§ Exercise requirements:
What is needed is an exact copy of all the records below.

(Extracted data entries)

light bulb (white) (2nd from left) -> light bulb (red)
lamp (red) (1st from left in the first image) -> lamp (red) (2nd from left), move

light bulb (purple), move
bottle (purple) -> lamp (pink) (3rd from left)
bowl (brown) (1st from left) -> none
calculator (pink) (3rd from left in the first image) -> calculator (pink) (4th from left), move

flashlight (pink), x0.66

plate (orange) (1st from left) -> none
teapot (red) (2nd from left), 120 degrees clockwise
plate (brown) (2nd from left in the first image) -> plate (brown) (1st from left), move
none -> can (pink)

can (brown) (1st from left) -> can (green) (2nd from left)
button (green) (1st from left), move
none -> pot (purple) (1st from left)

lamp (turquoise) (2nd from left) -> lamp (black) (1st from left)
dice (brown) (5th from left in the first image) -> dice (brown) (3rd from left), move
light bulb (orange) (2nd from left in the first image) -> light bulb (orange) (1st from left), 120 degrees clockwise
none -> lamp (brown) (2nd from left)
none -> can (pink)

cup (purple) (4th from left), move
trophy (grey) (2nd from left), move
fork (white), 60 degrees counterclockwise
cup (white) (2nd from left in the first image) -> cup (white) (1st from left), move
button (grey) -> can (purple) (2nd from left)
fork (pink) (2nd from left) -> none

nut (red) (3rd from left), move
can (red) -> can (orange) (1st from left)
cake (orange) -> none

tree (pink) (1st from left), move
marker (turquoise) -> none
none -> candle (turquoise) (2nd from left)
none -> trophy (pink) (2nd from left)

§ Result below:
light bulb (white) (2nd from left) -> light bulb (red)
lamp (red) (1st from left in the first image) -> lamp (red) (2nd from left), move

light bulb (purple), move
bottle (purple) -> lamp (pink) (3rd from left)
bowl (brown) (1st from left) -> none
calculator (pink) (3rd from left in the first image) -> calculator (pink) (4th from left), move

flashlight (pink), x0.66

plate (orange) (1st from left) -> none
teapot (red) (2nd from left), 120 degrees clockwise
plate (brown) (2nd from left in the first image) -> plate (brown) (1st from left), move
none -> can (pink)

can (brown) (1st from left) -> can (green) (2nd from left)
button (green) (1st from left), move
none -> pot (purple) (1st from left)

lamp (turquoise) (2nd from left) -> lamp (black) (1st from left)
dice (brown) (5th from left in the first image) -> dice (brown) (3rd from left), move
light bulb (orange) (2nd from left in the first image) -> light bulb (orange) (1st from left), 120 degrees clockwise
none -> lamp (brown) (2nd from left)
none -> can (pink)

cup (purple) (4th from left), move
trophy (grey) (2nd from left), move
fork (white), 60 degrees counterclockwise
cup (white) (2nd from left in the first image) -> cup (white) (1st from left), move
button (grey) -> can (purple) (2nd from left)
fork (pink) (2nd from left) -> none

nut (red) (3rd from left), move
can (red) -> can (orange) (1st from left)
cake (orange) -> none

tree (pink) (1st from left), move
marker (turquoise) -> none
none -> candle (turquoise) (2nd from left)
none -> trophy (pink) (2nd from left)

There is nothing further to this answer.